Everything from the line holding "[341, 146, 398, 197]" to the last line of the material below must be retyped exactly, minus any pictures.

(Beginning of Records for this task)

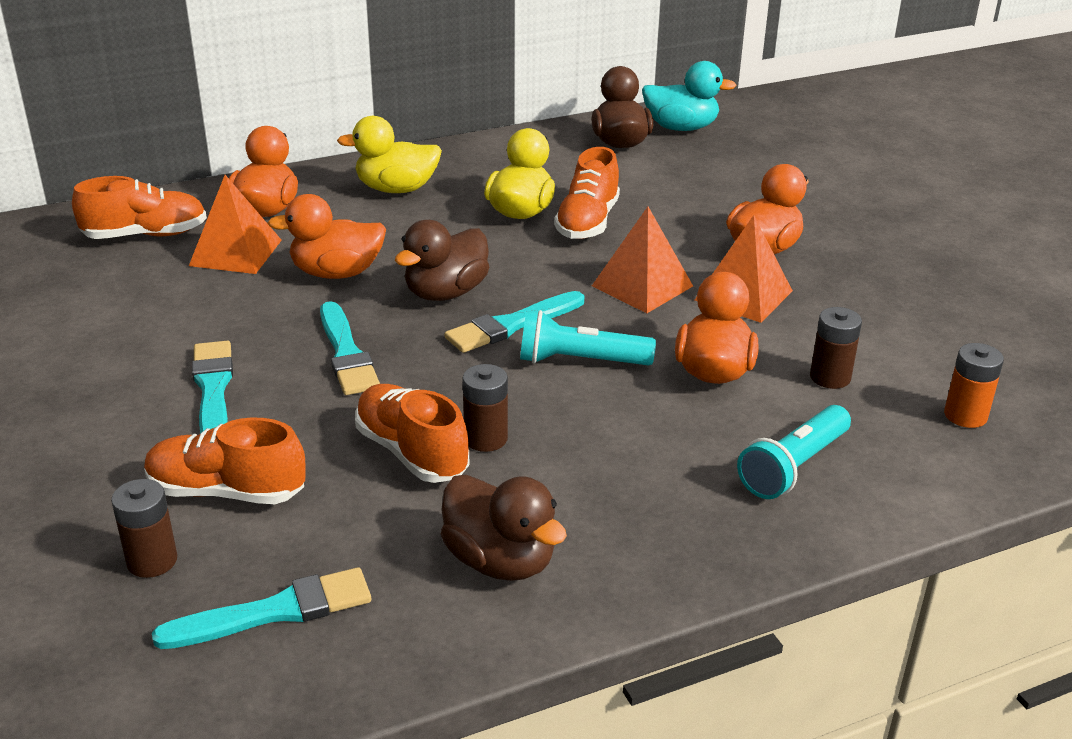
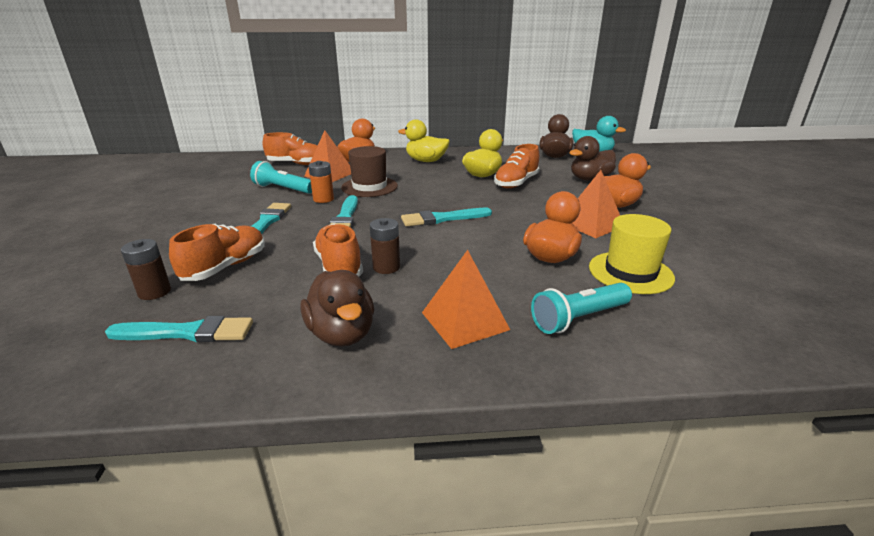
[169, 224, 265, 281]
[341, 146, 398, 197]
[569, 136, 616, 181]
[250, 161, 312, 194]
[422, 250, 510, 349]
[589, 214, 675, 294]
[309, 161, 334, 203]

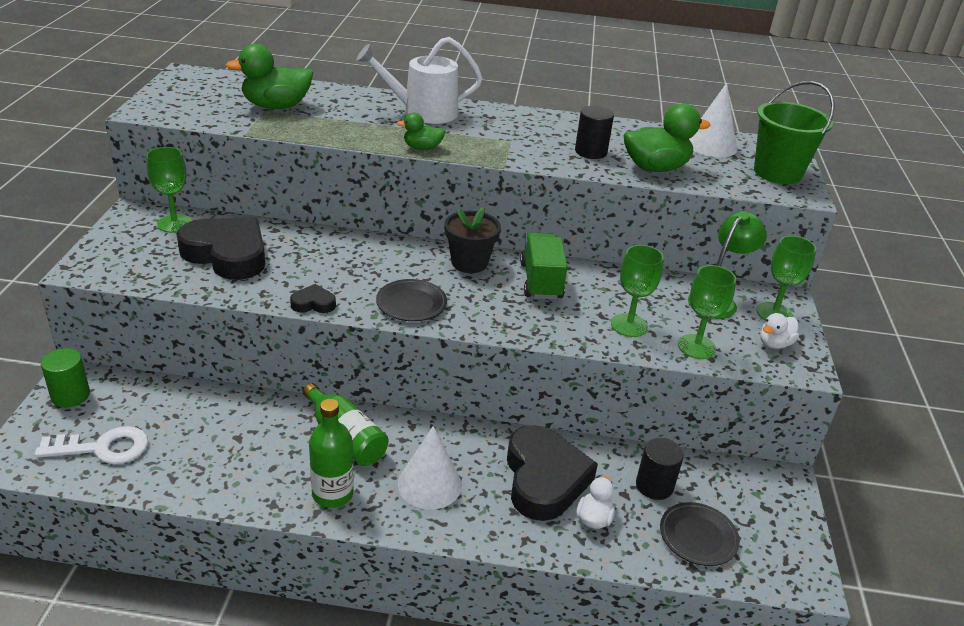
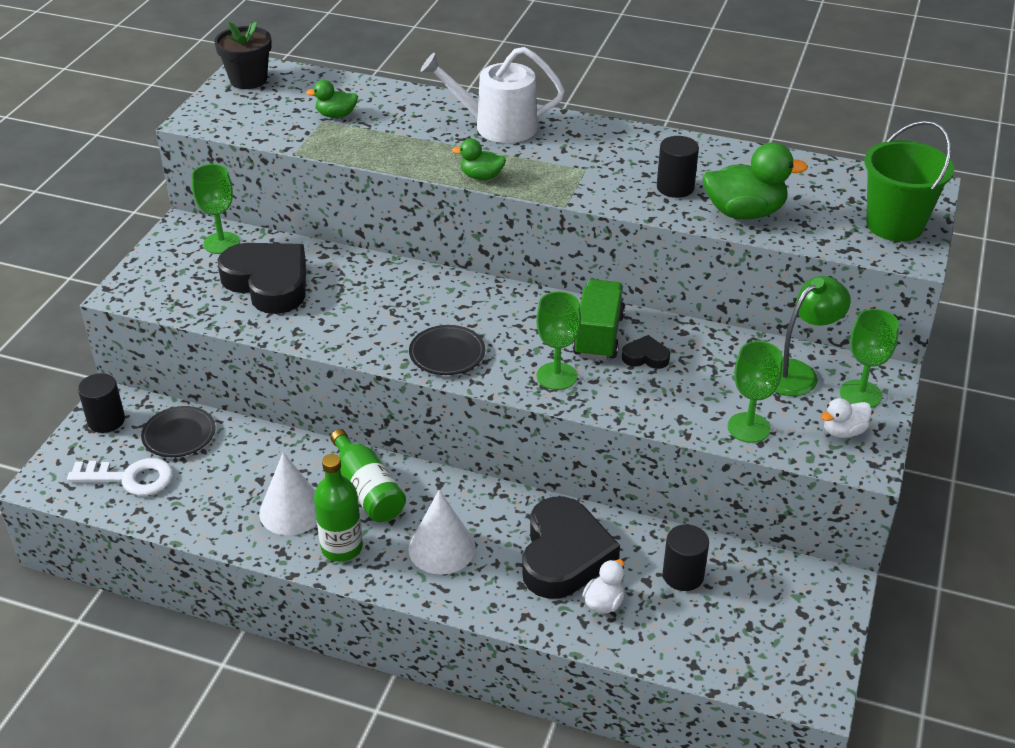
[78, 373, 125, 433]
[306, 80, 358, 118]
[622, 335, 670, 369]
[214, 22, 272, 89]
[536, 291, 581, 390]
[141, 406, 216, 457]
[259, 452, 317, 535]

(End of Records for this task)

### Answer to the exercise
[341, 146, 398, 197]
[569, 136, 616, 181]
[250, 161, 312, 194]
[422, 250, 510, 349]
[589, 214, 675, 294]
[309, 161, 334, 203]

[78, 373, 125, 433]
[306, 80, 358, 118]
[622, 335, 670, 369]
[214, 22, 272, 89]
[536, 291, 581, 390]
[141, 406, 216, 457]
[259, 452, 317, 535]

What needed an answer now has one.